How many lines below contain the string "grün"? Reply with the figure and no further words.

GIVEN MATERIAL Start Marker

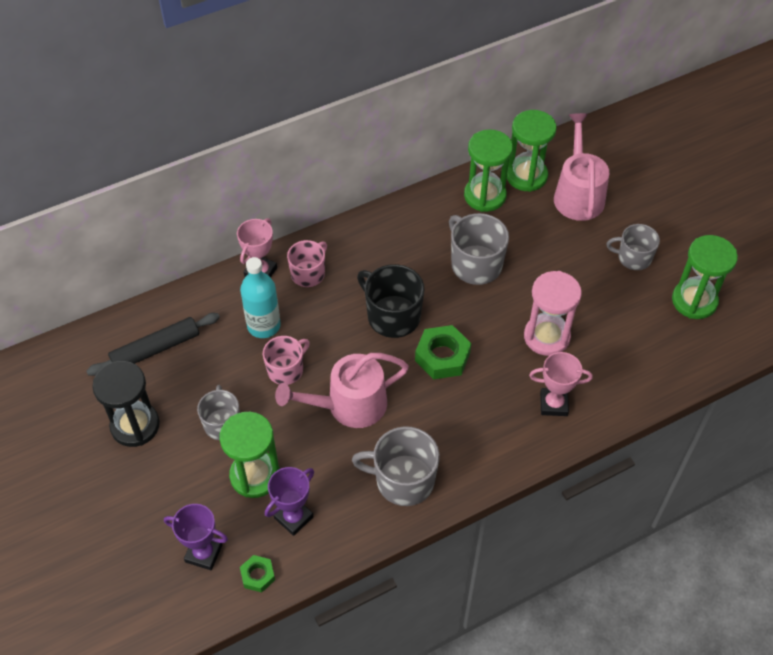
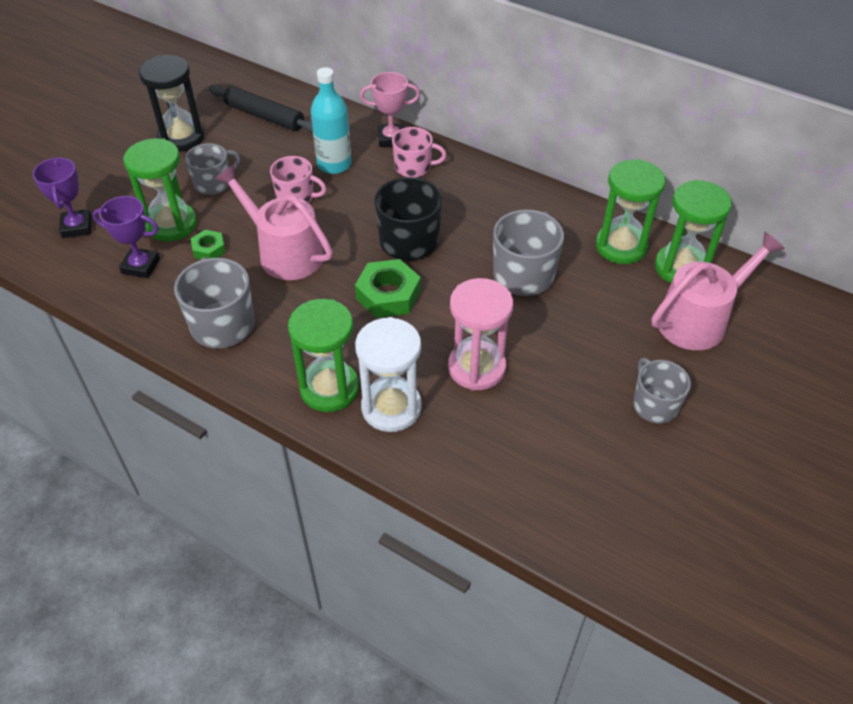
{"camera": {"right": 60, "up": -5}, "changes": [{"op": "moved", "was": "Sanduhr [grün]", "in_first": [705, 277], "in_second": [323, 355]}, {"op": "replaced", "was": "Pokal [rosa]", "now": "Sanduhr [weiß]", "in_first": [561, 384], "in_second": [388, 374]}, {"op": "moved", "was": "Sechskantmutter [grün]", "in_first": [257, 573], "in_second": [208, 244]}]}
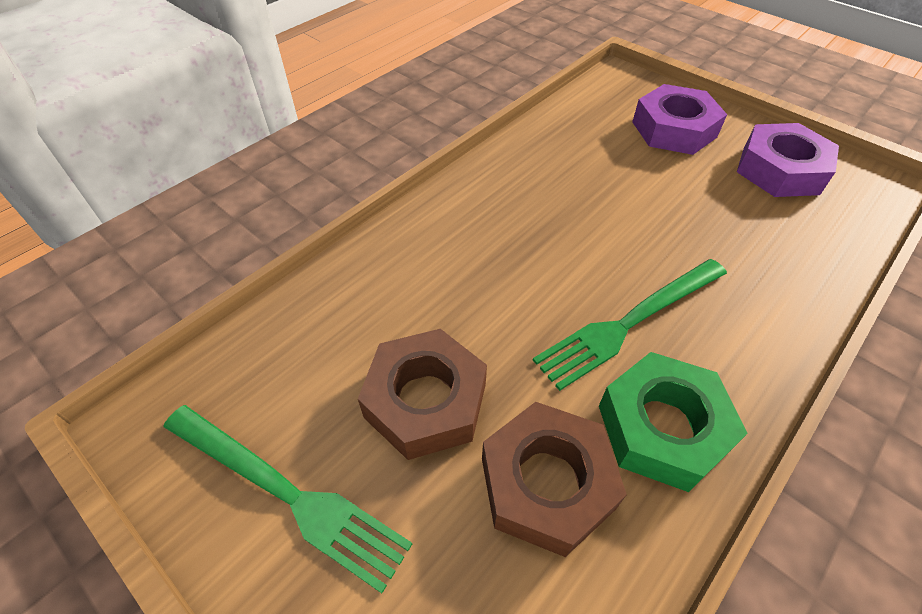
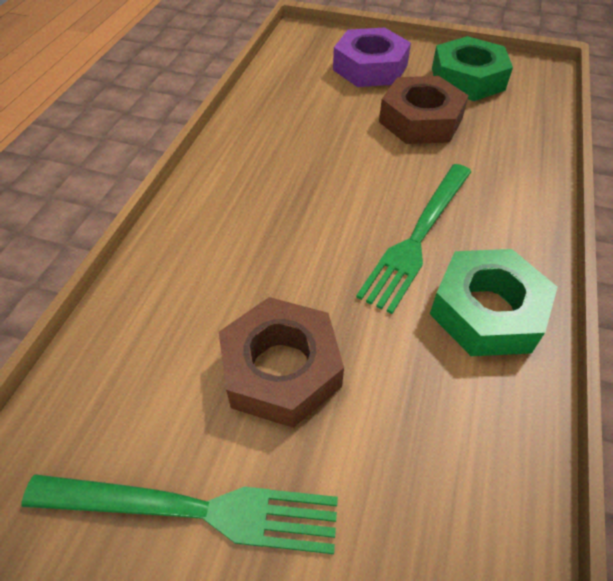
{"camera": {"right": -25, "up": 0}, "changes": [{"op": "recoloured", "was": "Sechskantmutter [lila]", "now": "Sechskantmutter [grün]", "in_first": [788, 160], "in_second": [472, 68]}, {"op": "moved", "was": "Sechskantmutter [braun]", "in_first": [554, 479], "in_second": [424, 110]}]}
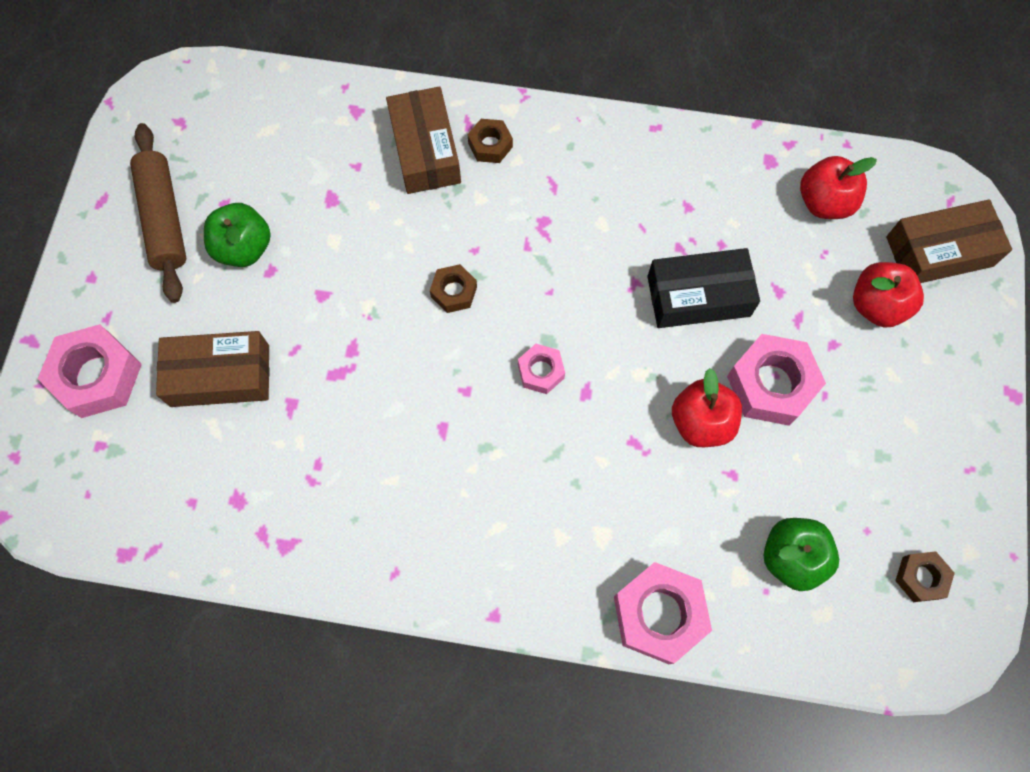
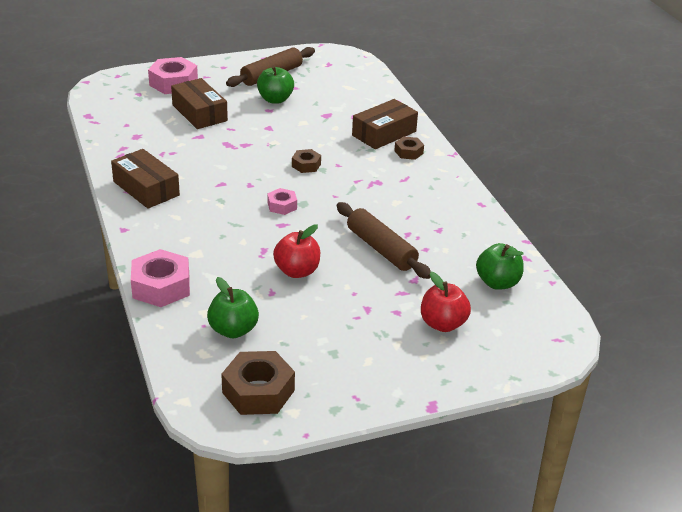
{"camera": {"right": 60, "up": -35}, "changes": [{"op": "recoloured", "was": "Apfel [rot]", "now": "Apfel [grün]", "in_first": [838, 187], "in_second": [500, 266]}, {"op": "moved", "was": "Schachtel [braun]", "in_first": [949, 241], "in_second": [145, 179]}, {"op": "replaced", "was": "Schachtel [schwarz]", "now": "Nudelholz [braun]", "in_first": [703, 288], "in_second": [384, 240]}, {"op": "removed", "was": "Sechskantmutter [rosa]", "in_first": [776, 380]}, {"op": "resized", "was": "Sechskantmutter [braun]", "in_first": [925, 576], "in_second": [258, 383], "ratio": 1.83}]}
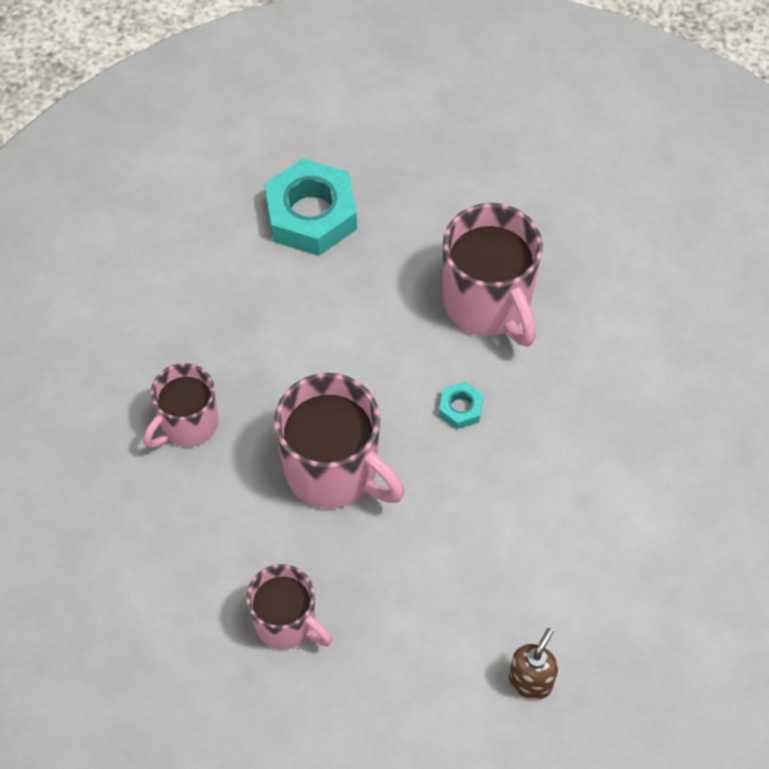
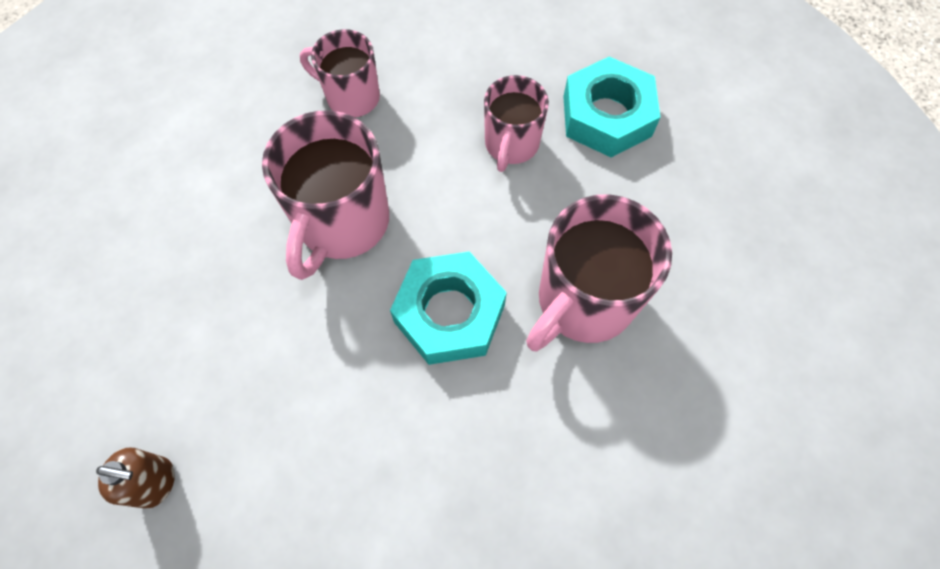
{"camera": {"right": 70, "up": 5}, "changes": [{"op": "resized", "was": "Sechskantmutter [türkis]", "in_first": [461, 405], "in_second": [448, 308], "ratio": 2.2}, {"op": "moved", "was": "Tasse [rosa]", "in_first": [289, 606], "in_second": [516, 123]}]}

GIVEN MATERIAL End Marker

-- TASK ANSWER --
3